Print the lines that run from the line with "TFT2 pin CS: A0 -> D2" to the line with "SOIL3 pin VCC: GND -> 5V", keeping both end lines, exactly as they appear in the entries below, and nothing else.

===== Data shown

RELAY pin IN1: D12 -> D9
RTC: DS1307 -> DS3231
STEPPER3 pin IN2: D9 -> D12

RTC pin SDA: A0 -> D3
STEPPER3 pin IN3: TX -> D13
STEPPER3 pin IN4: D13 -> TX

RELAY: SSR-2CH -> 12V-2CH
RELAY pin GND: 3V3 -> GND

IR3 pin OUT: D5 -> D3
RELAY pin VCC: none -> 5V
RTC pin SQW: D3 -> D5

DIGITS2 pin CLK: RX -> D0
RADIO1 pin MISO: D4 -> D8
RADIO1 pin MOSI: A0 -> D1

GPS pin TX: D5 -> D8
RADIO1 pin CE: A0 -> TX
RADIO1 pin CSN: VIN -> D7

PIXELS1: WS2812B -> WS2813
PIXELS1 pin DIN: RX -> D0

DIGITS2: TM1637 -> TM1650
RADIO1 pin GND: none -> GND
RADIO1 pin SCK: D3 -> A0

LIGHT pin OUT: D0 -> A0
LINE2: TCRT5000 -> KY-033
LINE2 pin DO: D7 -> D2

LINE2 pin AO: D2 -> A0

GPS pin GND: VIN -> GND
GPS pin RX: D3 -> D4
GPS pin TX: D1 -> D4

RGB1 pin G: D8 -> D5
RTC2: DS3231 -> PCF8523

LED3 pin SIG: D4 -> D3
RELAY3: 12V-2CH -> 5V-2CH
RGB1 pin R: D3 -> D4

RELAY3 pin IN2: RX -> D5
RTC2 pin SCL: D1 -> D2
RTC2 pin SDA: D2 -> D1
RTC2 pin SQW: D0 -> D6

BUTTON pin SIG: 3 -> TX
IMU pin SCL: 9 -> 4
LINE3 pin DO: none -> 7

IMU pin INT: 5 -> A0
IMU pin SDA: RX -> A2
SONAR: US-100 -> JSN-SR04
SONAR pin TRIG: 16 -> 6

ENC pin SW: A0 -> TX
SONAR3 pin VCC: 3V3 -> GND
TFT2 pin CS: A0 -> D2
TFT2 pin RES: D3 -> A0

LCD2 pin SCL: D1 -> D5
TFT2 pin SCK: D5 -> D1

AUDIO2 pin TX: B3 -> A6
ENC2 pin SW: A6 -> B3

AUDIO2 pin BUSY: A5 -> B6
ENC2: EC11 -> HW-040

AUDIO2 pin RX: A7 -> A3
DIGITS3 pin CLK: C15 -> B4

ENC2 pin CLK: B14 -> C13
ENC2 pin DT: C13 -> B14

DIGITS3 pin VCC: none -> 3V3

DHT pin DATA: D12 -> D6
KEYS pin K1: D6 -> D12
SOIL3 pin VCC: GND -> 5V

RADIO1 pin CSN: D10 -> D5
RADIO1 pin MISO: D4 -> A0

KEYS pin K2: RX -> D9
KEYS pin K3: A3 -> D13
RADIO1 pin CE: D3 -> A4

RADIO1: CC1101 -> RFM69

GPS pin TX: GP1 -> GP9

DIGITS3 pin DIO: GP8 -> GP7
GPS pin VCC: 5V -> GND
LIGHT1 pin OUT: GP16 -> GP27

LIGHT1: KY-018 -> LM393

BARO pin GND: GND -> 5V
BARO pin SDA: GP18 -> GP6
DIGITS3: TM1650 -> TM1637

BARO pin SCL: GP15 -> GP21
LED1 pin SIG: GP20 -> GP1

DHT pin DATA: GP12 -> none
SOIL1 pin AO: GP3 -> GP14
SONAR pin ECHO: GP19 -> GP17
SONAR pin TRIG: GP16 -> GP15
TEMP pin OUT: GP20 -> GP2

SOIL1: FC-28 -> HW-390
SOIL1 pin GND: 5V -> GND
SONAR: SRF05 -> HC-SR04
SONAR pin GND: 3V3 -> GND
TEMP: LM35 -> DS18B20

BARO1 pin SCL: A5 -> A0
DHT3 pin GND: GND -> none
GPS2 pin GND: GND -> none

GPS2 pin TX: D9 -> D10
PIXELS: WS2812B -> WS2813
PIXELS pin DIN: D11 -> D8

==========

§ Result of this task
TFT2 pin CS: A0 -> D2
TFT2 pin RES: D3 -> A0

LCD2 pin SCL: D1 -> D5
TFT2 pin SCK: D5 -> D1

AUDIO2 pin TX: B3 -> A6
ENC2 pin SW: A6 -> B3

AUDIO2 pin BUSY: A5 -> B6
ENC2: EC11 -> HW-040

AUDIO2 pin RX: A7 -> A3
DIGITS3 pin CLK: C15 -> B4

ENC2 pin CLK: B14 -> C13
ENC2 pin DT: C13 -> B14

DIGITS3 pin VCC: none -> 3V3

DHT pin DATA: D12 -> D6
KEYS pin K1: D6 -> D12
SOIL3 pin VCC: GND -> 5V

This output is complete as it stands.